→ **What is needed**
Among the records below, which lines contain the string "diamond"? Report them.

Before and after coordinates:
[Start of Attachment]

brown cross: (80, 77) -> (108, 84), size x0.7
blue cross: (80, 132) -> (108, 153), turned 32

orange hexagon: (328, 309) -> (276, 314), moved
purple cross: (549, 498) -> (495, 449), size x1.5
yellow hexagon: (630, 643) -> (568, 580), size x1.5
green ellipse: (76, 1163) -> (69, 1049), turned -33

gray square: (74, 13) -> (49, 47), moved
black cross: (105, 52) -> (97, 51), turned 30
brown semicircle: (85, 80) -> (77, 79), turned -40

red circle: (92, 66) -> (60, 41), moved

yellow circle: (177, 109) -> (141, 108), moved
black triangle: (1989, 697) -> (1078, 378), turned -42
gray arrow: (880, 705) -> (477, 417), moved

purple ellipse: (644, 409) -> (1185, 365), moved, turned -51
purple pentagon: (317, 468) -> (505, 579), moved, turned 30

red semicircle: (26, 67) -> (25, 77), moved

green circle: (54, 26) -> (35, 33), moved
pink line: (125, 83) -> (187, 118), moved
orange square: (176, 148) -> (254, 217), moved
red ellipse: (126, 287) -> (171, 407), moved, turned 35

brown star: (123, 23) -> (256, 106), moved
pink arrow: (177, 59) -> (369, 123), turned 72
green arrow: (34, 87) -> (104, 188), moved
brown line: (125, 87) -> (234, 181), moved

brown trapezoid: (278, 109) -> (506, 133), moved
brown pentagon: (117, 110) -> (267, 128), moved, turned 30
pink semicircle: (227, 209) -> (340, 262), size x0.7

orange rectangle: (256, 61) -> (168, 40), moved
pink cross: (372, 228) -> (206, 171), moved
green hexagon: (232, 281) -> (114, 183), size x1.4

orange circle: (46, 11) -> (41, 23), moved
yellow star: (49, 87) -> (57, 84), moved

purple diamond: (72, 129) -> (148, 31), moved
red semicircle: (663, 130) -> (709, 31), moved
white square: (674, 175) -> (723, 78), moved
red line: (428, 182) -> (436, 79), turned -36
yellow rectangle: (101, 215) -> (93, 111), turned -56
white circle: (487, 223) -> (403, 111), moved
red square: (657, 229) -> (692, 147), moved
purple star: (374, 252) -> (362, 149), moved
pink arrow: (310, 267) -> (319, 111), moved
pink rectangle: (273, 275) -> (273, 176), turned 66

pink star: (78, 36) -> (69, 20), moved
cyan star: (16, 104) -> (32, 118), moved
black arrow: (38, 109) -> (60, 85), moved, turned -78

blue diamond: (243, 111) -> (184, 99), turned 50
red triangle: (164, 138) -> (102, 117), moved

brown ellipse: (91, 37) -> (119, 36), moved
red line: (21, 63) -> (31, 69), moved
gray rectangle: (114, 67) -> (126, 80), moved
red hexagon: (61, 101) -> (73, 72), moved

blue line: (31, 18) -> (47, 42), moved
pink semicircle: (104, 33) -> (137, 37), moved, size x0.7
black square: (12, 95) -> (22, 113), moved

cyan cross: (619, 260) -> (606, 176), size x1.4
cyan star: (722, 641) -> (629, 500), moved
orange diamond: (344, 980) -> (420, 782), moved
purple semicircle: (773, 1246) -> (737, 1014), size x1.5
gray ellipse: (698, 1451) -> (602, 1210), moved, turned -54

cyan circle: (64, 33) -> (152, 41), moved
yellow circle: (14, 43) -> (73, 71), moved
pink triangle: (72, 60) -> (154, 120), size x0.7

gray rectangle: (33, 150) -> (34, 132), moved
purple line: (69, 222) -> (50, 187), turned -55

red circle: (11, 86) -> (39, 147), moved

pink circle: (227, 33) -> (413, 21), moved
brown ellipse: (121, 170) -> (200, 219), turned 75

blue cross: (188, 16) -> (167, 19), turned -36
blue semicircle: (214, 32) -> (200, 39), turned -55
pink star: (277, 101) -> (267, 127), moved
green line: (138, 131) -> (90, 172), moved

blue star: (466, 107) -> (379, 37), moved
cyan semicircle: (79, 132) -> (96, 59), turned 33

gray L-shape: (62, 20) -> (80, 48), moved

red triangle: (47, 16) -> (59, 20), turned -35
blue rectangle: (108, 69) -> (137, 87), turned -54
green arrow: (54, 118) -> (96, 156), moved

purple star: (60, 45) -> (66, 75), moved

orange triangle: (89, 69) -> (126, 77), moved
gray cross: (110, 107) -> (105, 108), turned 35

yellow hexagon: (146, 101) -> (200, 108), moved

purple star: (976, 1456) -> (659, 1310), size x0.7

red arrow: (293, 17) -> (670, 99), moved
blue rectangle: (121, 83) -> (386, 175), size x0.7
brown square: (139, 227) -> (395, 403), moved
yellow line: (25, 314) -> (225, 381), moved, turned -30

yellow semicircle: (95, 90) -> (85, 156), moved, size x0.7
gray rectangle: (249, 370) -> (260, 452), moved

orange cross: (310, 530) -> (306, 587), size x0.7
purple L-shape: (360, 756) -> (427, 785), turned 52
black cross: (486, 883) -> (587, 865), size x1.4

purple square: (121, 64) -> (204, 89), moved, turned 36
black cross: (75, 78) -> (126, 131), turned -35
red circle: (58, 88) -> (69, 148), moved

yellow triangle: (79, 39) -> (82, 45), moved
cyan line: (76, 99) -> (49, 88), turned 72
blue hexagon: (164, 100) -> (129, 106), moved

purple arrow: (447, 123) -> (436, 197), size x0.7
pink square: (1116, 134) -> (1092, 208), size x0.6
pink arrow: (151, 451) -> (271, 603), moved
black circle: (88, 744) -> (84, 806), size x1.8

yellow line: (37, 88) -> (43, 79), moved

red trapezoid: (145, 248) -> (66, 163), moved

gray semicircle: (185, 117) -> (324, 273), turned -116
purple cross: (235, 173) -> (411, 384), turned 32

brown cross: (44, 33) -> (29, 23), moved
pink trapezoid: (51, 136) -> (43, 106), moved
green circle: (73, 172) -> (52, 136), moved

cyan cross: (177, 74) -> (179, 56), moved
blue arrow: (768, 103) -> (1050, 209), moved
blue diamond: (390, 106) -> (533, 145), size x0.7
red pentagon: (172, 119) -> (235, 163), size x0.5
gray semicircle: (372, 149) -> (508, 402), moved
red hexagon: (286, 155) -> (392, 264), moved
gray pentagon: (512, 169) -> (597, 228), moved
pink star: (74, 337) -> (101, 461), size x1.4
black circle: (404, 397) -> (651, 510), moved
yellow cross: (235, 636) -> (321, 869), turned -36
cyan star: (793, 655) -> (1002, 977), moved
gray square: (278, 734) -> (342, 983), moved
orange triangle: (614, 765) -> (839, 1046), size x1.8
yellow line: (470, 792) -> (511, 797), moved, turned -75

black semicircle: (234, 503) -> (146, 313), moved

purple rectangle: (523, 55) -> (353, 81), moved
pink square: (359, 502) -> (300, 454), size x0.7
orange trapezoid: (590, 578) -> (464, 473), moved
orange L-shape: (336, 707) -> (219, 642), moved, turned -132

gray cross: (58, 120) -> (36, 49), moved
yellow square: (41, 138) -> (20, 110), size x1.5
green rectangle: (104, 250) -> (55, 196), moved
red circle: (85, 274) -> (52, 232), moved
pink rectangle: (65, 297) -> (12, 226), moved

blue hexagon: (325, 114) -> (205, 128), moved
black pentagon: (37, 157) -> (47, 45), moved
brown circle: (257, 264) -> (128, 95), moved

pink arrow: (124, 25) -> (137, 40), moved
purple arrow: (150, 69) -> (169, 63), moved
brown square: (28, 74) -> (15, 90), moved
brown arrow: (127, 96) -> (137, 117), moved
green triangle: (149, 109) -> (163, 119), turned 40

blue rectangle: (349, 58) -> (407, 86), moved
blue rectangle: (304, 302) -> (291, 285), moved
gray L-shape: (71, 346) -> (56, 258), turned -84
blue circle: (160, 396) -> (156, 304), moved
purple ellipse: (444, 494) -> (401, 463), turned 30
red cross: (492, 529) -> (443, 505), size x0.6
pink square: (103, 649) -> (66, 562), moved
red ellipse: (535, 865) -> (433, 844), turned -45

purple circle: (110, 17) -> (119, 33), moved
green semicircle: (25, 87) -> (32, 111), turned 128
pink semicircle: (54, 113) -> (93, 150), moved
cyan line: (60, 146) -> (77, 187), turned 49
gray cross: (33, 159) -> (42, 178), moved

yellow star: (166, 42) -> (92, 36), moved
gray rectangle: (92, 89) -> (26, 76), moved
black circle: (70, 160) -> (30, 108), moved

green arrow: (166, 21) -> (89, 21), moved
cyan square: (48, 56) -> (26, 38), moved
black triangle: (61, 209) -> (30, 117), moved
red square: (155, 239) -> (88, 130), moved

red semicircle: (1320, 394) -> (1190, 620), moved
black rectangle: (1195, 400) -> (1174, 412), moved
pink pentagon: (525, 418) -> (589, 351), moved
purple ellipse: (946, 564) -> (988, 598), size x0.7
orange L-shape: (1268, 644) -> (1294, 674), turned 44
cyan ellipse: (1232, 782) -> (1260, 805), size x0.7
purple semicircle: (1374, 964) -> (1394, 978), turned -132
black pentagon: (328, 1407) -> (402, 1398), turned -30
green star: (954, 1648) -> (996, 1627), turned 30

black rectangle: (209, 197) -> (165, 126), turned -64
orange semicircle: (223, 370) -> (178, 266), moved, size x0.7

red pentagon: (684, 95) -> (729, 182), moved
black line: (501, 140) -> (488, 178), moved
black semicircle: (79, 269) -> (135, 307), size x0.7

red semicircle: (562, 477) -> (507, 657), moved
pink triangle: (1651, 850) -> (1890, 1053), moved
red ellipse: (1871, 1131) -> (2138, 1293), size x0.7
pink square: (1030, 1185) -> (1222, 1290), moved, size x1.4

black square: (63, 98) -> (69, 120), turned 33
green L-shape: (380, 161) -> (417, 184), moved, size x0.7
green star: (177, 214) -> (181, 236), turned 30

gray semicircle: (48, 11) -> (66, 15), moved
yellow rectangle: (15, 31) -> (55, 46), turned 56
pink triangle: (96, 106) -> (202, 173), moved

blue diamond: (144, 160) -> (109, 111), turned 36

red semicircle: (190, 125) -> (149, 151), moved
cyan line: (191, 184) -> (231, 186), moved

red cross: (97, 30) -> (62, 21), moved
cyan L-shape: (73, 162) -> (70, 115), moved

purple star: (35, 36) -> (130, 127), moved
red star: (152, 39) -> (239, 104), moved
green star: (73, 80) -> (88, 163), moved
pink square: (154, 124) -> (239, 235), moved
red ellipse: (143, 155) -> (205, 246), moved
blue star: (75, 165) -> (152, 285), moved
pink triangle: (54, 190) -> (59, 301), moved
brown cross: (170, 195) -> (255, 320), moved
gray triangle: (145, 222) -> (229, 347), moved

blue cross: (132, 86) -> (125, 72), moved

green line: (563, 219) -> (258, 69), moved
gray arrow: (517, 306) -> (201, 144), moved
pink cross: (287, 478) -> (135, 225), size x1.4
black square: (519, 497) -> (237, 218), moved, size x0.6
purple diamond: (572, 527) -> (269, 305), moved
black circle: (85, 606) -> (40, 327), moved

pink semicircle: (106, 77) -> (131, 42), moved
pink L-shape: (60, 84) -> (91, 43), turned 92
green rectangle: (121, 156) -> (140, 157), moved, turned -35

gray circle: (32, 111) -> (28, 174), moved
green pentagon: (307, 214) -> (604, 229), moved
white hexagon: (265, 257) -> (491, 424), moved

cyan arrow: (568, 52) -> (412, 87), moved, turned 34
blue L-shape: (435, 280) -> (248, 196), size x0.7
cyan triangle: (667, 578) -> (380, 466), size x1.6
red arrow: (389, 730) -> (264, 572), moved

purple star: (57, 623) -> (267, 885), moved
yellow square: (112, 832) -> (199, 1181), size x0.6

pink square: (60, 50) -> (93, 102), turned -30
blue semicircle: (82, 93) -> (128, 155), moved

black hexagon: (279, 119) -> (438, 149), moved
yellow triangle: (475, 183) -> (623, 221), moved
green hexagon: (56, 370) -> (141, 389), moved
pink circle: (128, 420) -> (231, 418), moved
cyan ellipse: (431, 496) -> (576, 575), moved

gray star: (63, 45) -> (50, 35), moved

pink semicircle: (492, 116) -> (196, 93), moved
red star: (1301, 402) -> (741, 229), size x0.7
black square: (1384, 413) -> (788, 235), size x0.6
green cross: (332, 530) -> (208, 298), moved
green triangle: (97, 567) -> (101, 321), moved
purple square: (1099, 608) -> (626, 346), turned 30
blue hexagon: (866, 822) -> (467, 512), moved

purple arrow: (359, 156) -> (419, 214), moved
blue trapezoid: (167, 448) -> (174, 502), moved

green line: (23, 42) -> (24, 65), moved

[End of Attachment]

→ **Task result**
purple diamond: (72, 129) -> (148, 31), moved
blue diamond: (243, 111) -> (184, 99), turned 50
orange diamond: (344, 980) -> (420, 782), moved
blue diamond: (390, 106) -> (533, 145), size x0.7
blue diamond: (144, 160) -> (109, 111), turned 36
purple diamond: (572, 527) -> (269, 305), moved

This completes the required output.